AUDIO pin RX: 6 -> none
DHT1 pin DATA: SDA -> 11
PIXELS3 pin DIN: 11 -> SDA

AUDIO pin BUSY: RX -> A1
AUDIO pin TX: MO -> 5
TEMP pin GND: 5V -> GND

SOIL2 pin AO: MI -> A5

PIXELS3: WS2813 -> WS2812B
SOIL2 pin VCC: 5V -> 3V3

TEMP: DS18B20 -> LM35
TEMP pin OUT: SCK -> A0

::::::::

In how many lines of the data does the string "AUDIO" appear? Give only the number.

### Reply to the task:
3